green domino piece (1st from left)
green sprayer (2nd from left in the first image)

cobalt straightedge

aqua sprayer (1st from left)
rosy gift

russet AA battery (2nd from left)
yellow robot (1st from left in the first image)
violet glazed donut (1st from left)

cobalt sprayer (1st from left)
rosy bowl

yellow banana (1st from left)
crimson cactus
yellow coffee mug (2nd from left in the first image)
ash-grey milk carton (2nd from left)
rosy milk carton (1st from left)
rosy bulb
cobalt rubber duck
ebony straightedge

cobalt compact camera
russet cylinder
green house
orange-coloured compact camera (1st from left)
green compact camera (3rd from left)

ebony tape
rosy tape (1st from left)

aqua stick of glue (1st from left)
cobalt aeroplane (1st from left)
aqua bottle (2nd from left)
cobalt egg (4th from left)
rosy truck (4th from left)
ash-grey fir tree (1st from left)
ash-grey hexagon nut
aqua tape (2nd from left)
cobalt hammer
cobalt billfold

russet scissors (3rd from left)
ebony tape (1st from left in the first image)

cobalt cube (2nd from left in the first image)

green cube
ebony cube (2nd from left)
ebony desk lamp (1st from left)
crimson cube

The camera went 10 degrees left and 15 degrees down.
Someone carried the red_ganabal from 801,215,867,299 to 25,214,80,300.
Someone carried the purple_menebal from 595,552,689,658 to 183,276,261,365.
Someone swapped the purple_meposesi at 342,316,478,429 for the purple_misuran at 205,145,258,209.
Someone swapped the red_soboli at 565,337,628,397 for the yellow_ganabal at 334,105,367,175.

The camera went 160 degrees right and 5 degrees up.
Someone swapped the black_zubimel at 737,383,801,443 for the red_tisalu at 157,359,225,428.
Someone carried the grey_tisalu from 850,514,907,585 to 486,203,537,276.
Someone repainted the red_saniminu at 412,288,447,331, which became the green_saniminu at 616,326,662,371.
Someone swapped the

::::::::::

[WHAT YOU SHOULD DO] Set out every record in full, exactly as given.

[RESPONSE AREA]
green domino piece (1st from left)
green sprayer (2nd from left in the first image)

cobalt straightedge

aqua sprayer (1st from left)
rosy gift

russet AA battery (2nd from left)
yellow robot (1st from left in the first image)
violet glazed donut (1st from left)

cobalt sprayer (1st from left)
rosy bowl

yellow banana (1st from left)
crimson cactus
yellow coffee mug (2nd from left in the first image)
ash-grey milk carton (2nd from left)
rosy milk carton (1st from left)
rosy bulb
cobalt rubber duck
ebony straightedge

cobalt compact camera
russet cylinder
green house
orange-coloured compact camera (1st from left)
green compact camera (3rd from left)

ebony tape
rosy tape (1st from left)

aqua stick of glue (1st from left)
cobalt aeroplane (1st from left)
aqua bottle (2nd from left)
cobalt egg (4th from left)
rosy truck (4th from left)
ash-grey fir tree (1st from left)
ash-grey hexagon nut
aqua tape (2nd from left)
cobalt hammer
cobalt billfold

russet scissors (3rd from left)
ebony tape (1st from left in the first image)

cobalt cube (2nd from left in the first image)

green cube
ebony cube (2nd from left)
ebony desk lamp (1st from left)
crimson cube

The camera went 10 degrees left and 15 degrees down.
Someone carried the red_ganabal from 801,215,867,299 to 25,214,80,300.
Someone carried the purple_menebal from 595,552,689,658 to 183,276,261,365.
Someone swapped the purple_meposesi at 342,316,478,429 for the purple_misuran at 205,145,258,209.
Someone swapped the red_soboli at 565,337,628,397 for the yellow_ganabal at 334,105,367,175.

The camera went 160 degrees right and 5 degrees up.
Someone swapped the black_zubimel at 737,383,801,443 for the red_tisalu at 157,359,225,428.
Someone carried the grey_tisalu from 850,514,907,585 to 486,203,537,276.
Someone repainted the red_saniminu at 412,288,447,331, which became the green_saniminu at 616,326,662,371.
Someone swapped the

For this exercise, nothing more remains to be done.